**** Provided entries
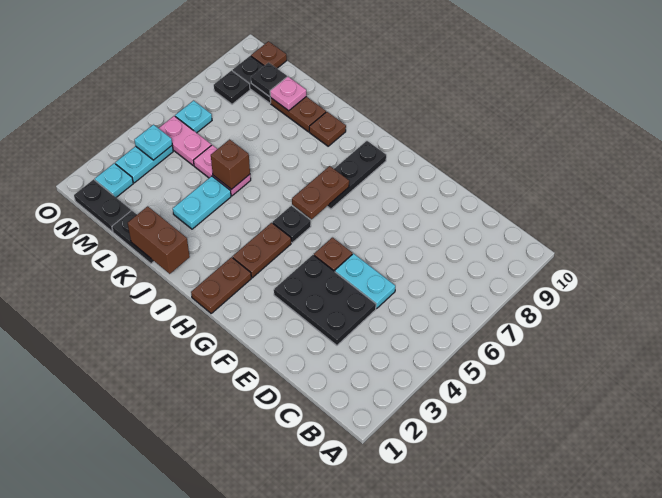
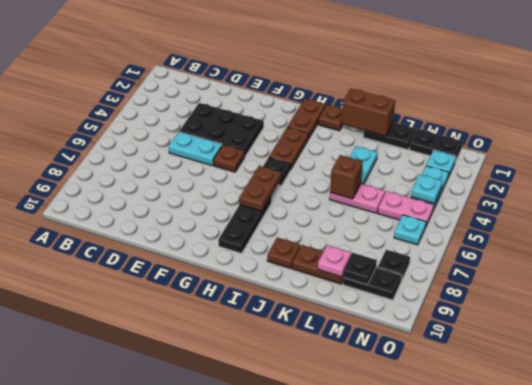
brown plate N10 level 1 -> brown plate I1 level 1

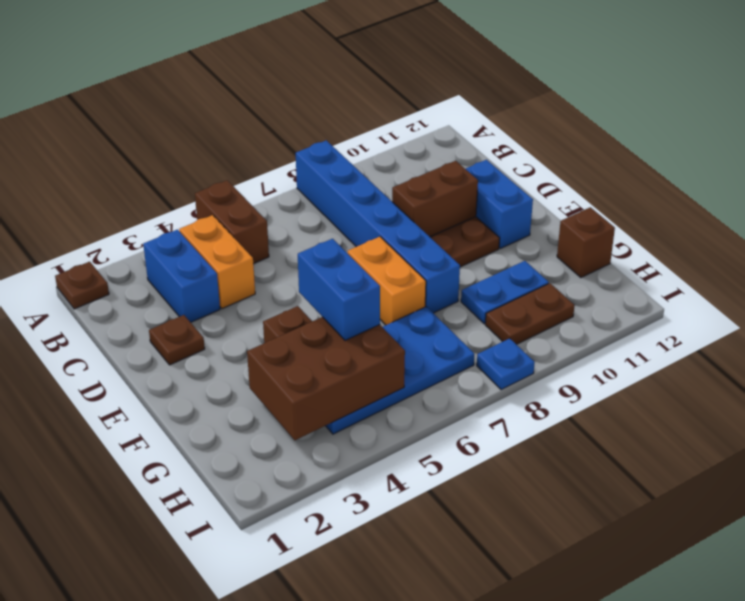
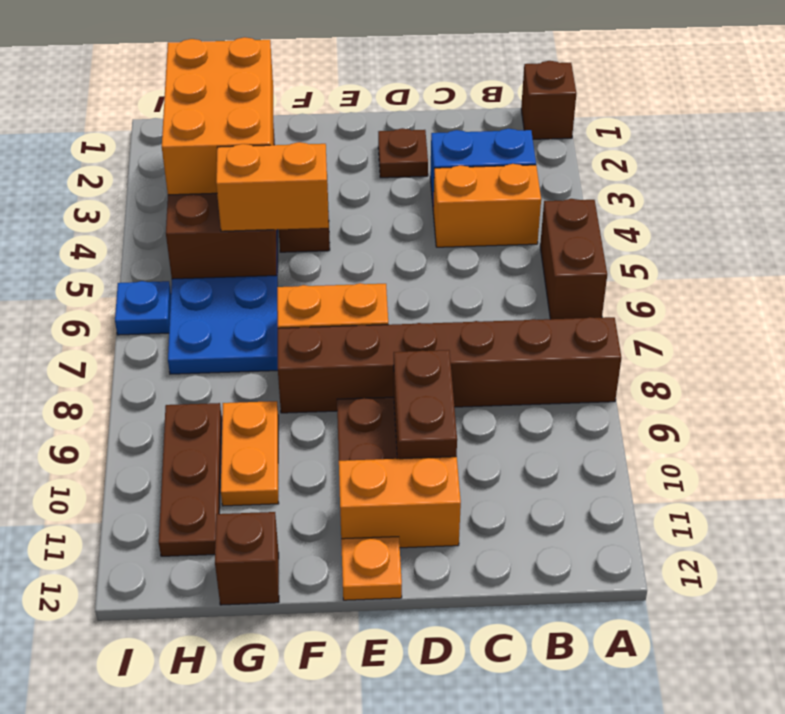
brown plate A1 level 1 -> brown brick A1 level 1
brown brick A5:B5 level 1 -> brown brick A5:A6 level 1
blue brick A8:F8 level 1 -> brown brick A8:F8 level 1
blue brick D11:E11 level 1 -> orange brick D11:E11 level 1
none -> orange plate E12 level 1
blue brick F5:G5 level 3 -> orange brick F5:G5 level 3
none -> orange brick G2:H4 level 3
blue plate G9:G10 level 1 -> orange plate G9:G10 level 1
brown plate H9:H10 level 1 -> brown plate H9:H11 level 1
blue plate I8 level 1 -> blue plate I6 level 1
********
What this task involves -> Please repeat every line of the material above exactly and without its pictures.

Answer to this problem ->
brown plate N10 level 1 -> brown plate I1 level 1

brown plate A1 level 1 -> brown brick A1 level 1
brown brick A5:B5 level 1 -> brown brick A5:A6 level 1
blue brick A8:F8 level 1 -> brown brick A8:F8 level 1
blue brick D11:E11 level 1 -> orange brick D11:E11 level 1
none -> orange plate E12 level 1
blue brick F5:G5 level 3 -> orange brick F5:G5 level 3
none -> orange brick G2:H4 level 3
blue plate G9:G10 level 1 -> orange plate G9:G10 level 1
brown plate H9:H10 level 1 -> brown plate H9:H11 level 1
blue plate I8 level 1 -> blue plate I6 level 1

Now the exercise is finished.